● **Dataset extract**
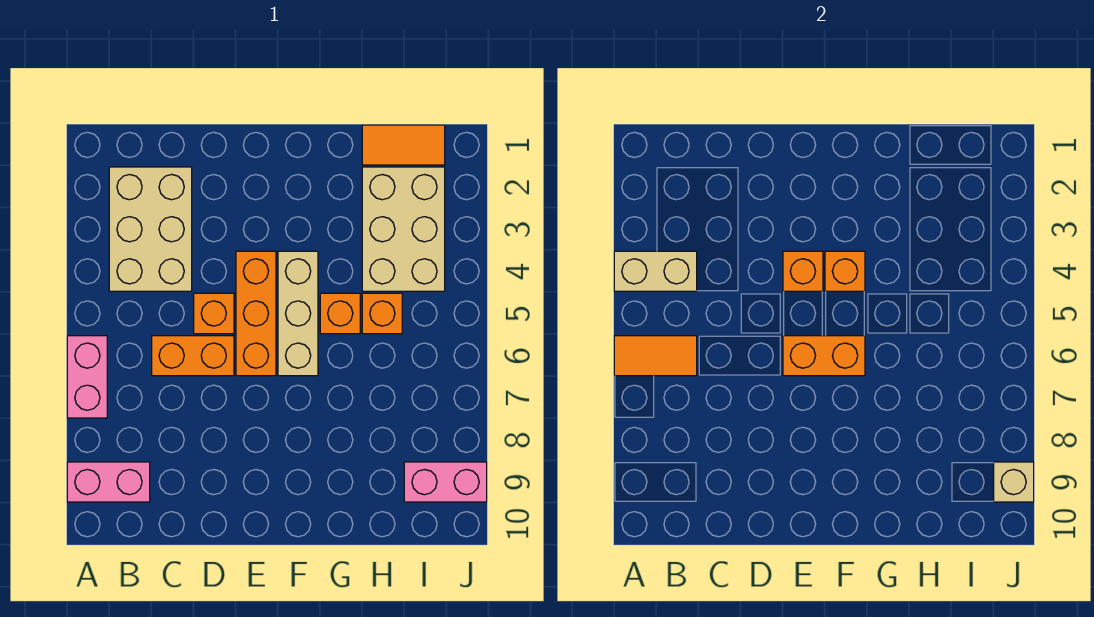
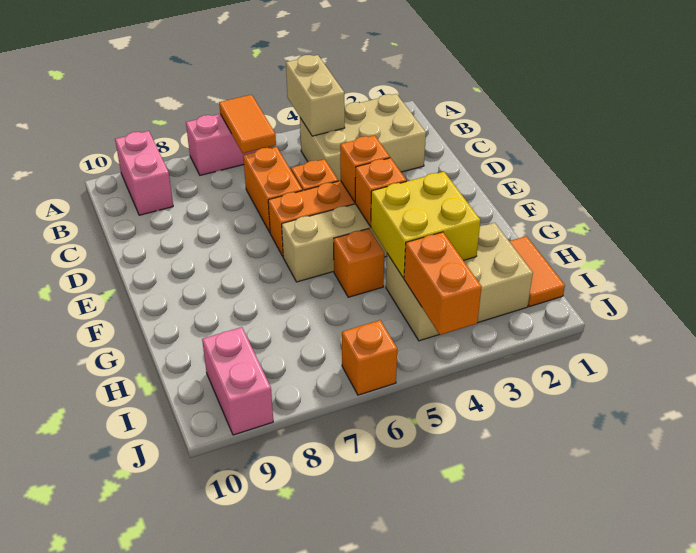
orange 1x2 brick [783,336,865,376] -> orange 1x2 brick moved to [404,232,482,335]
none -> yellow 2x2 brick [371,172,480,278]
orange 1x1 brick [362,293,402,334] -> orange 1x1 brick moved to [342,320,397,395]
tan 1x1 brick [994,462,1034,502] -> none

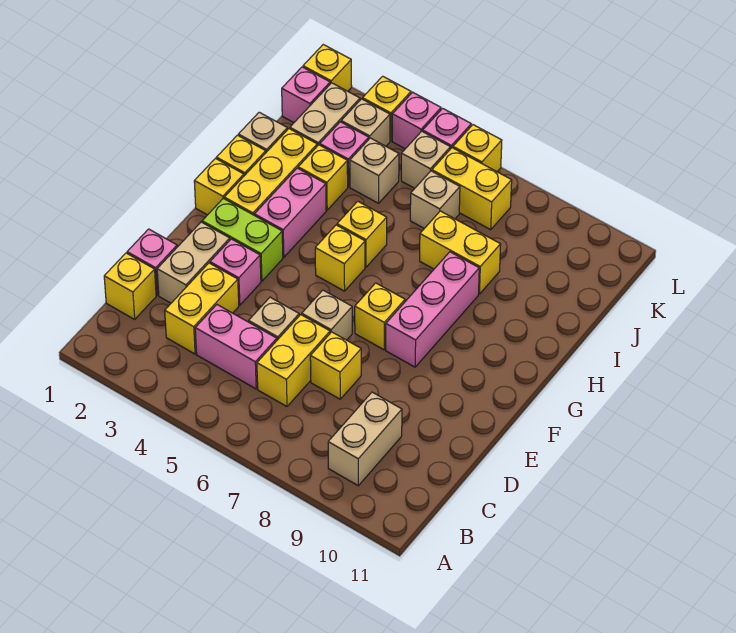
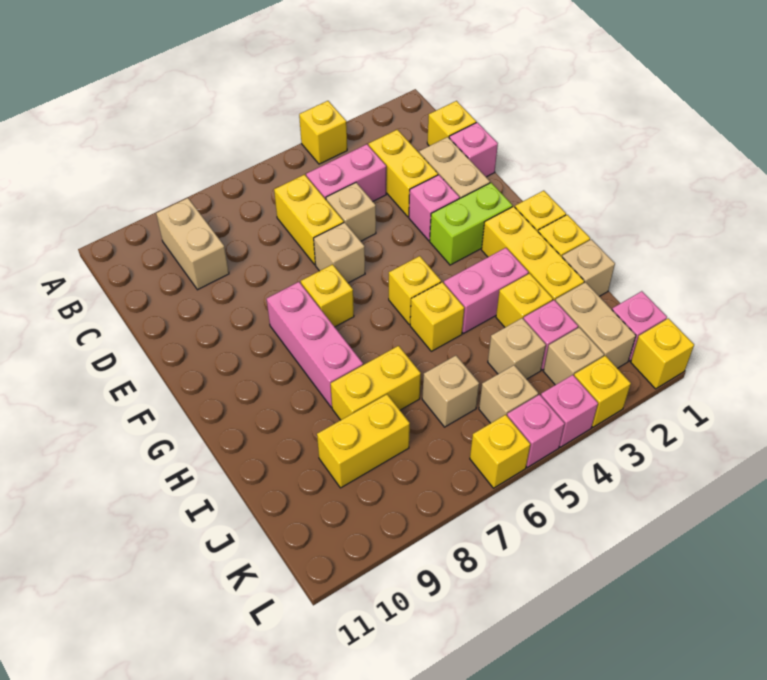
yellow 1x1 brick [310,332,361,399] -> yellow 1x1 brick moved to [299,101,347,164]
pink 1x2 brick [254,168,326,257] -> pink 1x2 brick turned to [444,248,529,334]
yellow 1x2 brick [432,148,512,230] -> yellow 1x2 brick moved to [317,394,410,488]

...

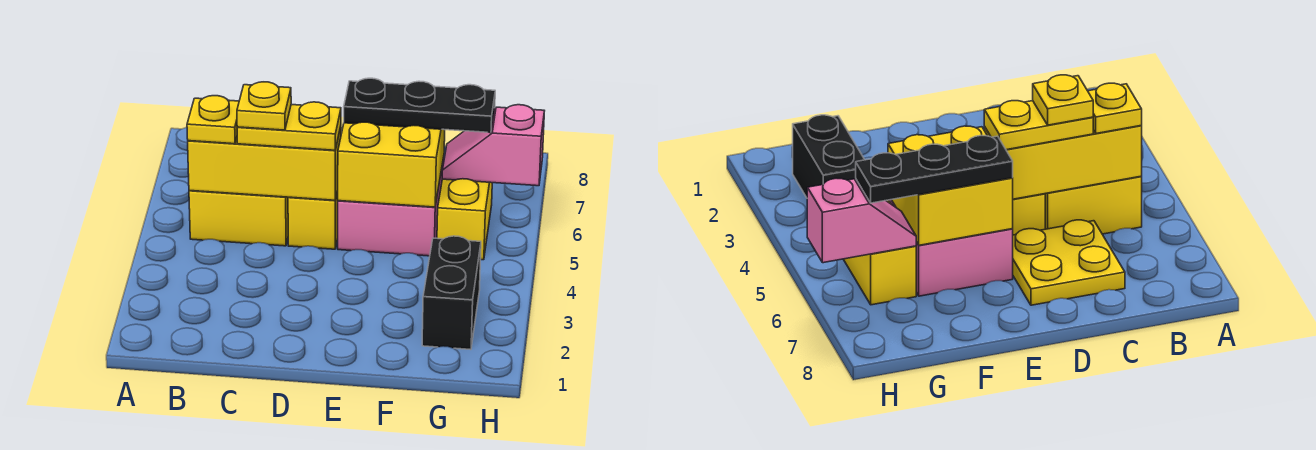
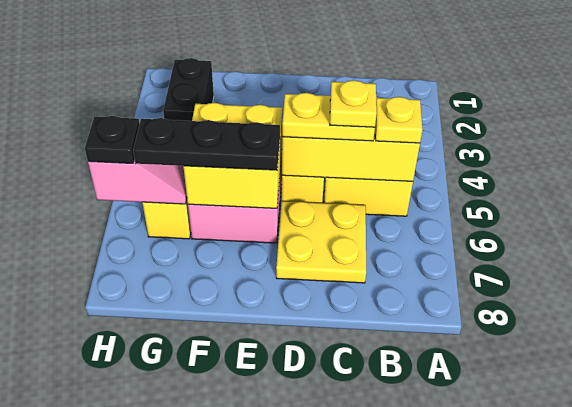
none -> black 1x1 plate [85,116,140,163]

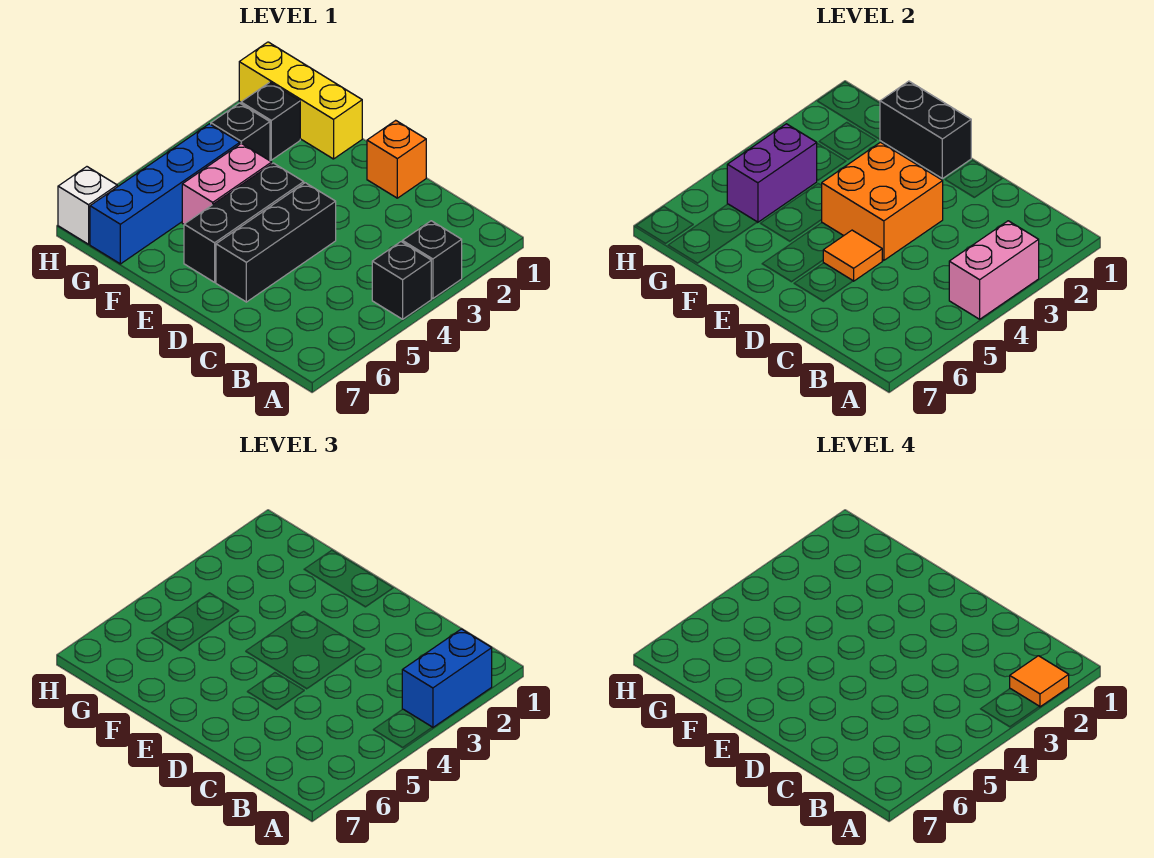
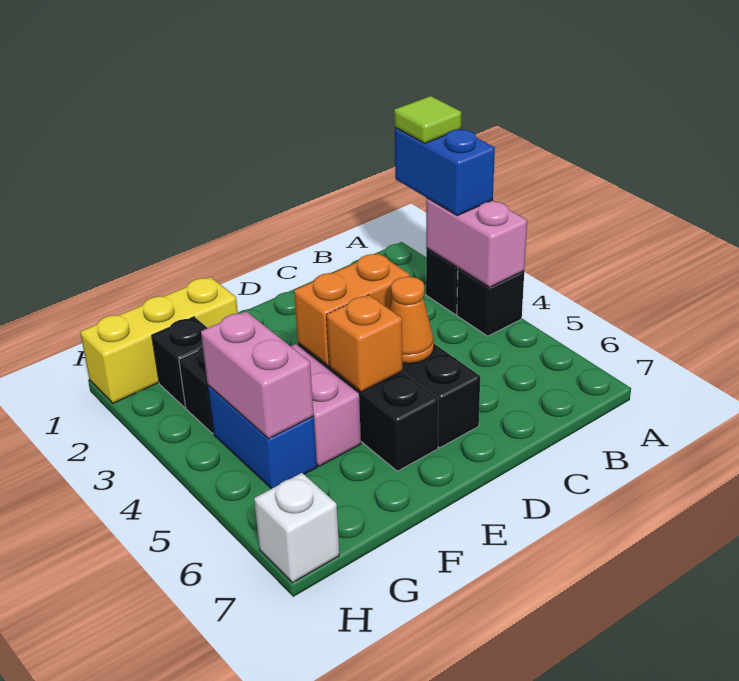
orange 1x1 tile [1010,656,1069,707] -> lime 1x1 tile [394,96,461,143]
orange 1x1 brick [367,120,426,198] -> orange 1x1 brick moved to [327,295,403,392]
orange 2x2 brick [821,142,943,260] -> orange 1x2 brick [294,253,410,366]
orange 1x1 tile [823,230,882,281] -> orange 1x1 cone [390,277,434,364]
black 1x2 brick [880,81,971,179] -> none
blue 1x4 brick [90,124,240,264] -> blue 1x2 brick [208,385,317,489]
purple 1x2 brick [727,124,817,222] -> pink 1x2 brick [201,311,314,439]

--

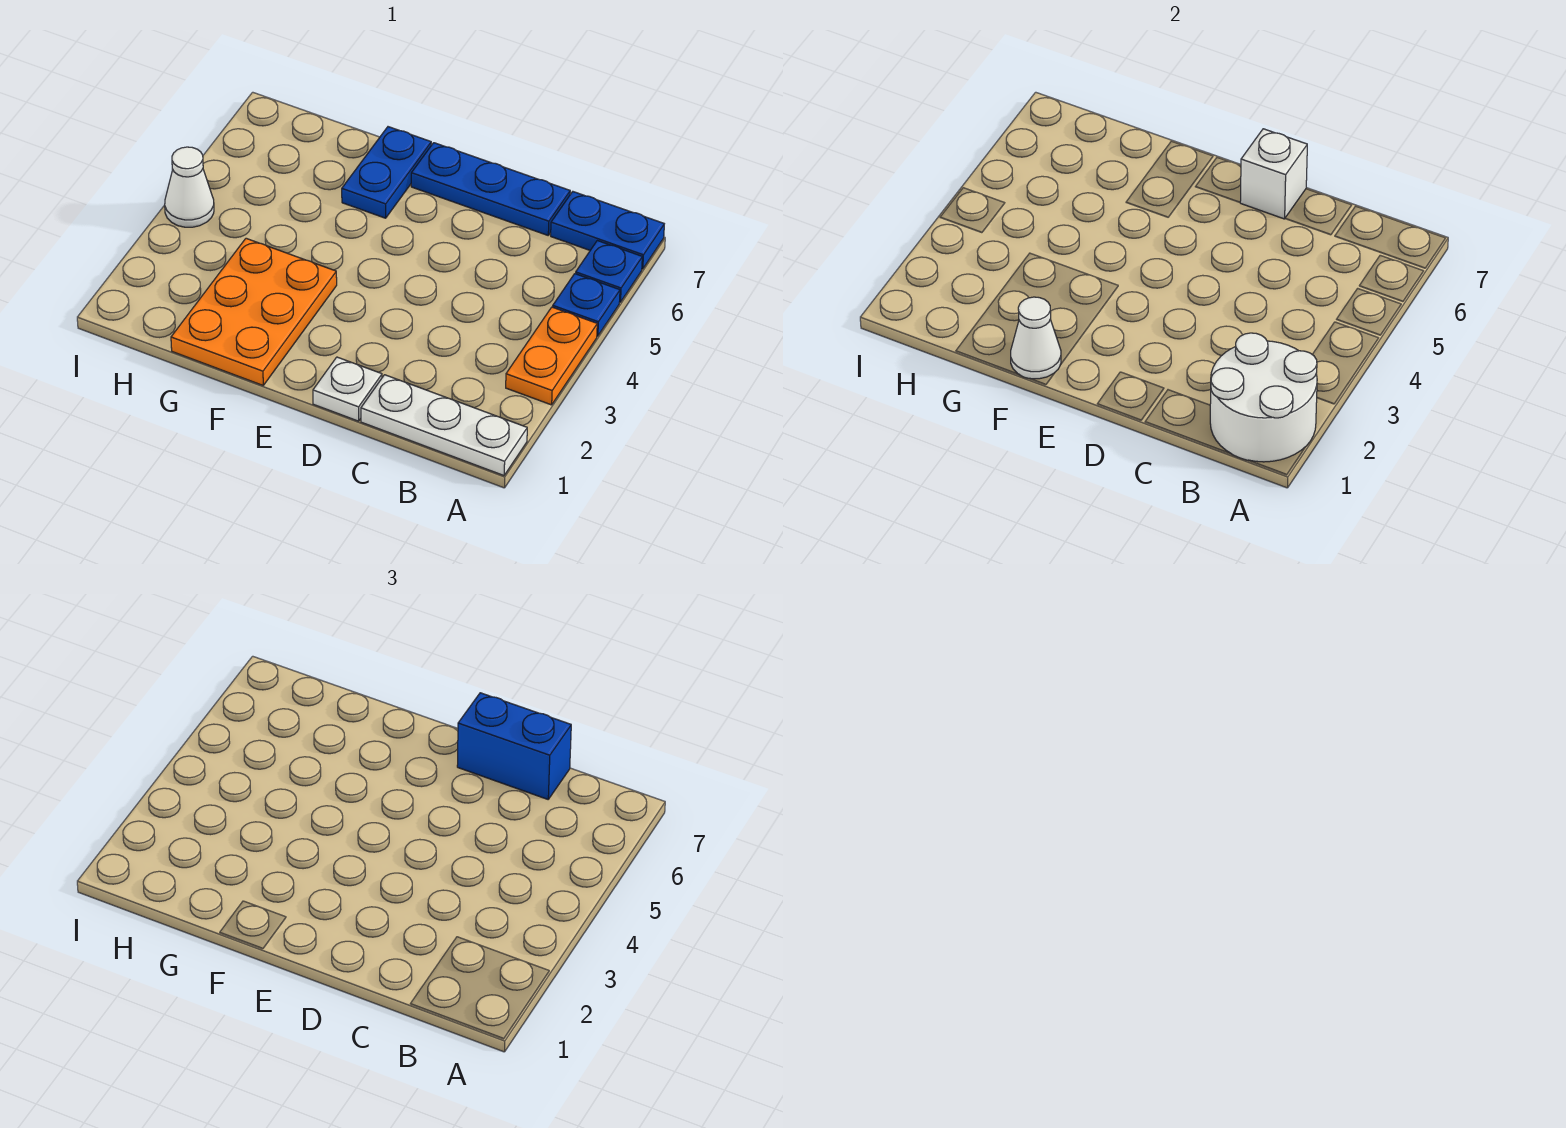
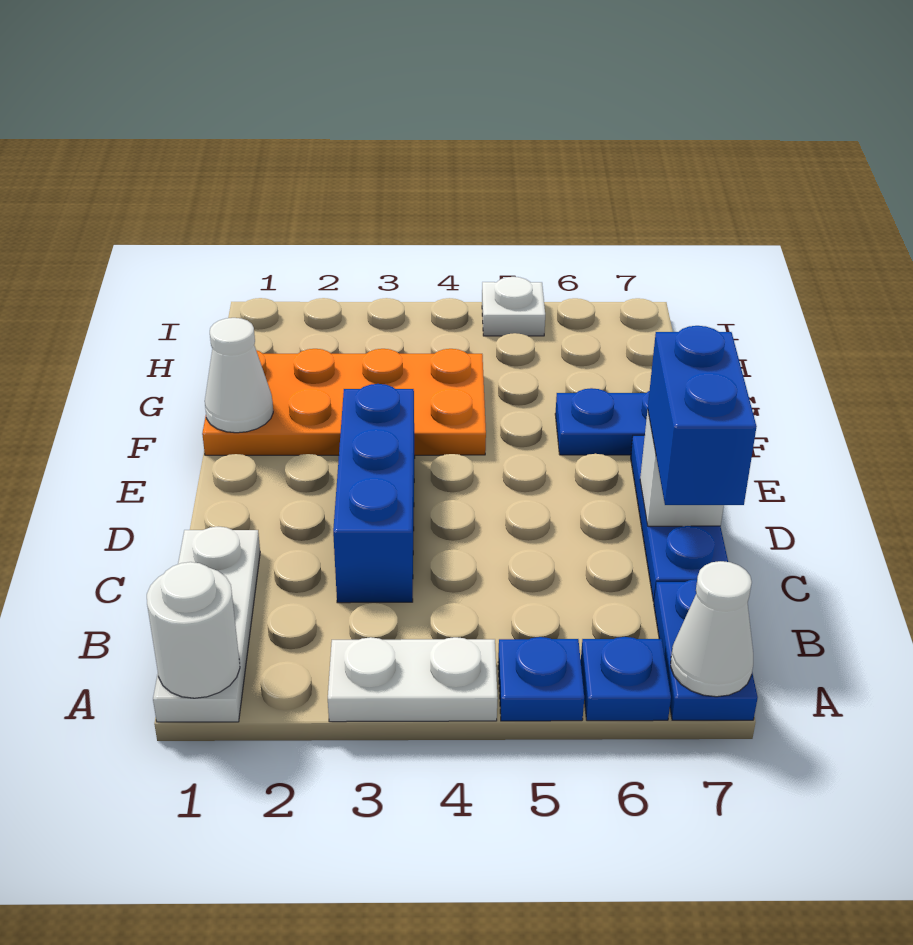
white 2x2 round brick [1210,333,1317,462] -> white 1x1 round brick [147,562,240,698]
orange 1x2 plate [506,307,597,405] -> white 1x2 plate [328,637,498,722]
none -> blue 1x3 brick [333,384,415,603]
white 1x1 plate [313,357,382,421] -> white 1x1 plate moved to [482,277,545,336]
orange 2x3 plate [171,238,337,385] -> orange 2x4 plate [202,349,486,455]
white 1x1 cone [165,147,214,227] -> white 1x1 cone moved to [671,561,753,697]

● **What the task asks**
Write out word for word the lines above that run from the one with "none -> black 1x1 plate [85,116,140,163]" to the one with "purple 1x2 brick". Include both end lines; exclude the images.

● **Answer section**
none -> black 1x1 plate [85,116,140,163]

orange 1x1 tile [1010,656,1069,707] -> lime 1x1 tile [394,96,461,143]
orange 1x1 brick [367,120,426,198] -> orange 1x1 brick moved to [327,295,403,392]
orange 2x2 brick [821,142,943,260] -> orange 1x2 brick [294,253,410,366]
orange 1x1 tile [823,230,882,281] -> orange 1x1 cone [390,277,434,364]
black 1x2 brick [880,81,971,179] -> none
blue 1x4 brick [90,124,240,264] -> blue 1x2 brick [208,385,317,489]
purple 1x2 brick [727,124,817,222] -> pink 1x2 brick [201,311,314,439]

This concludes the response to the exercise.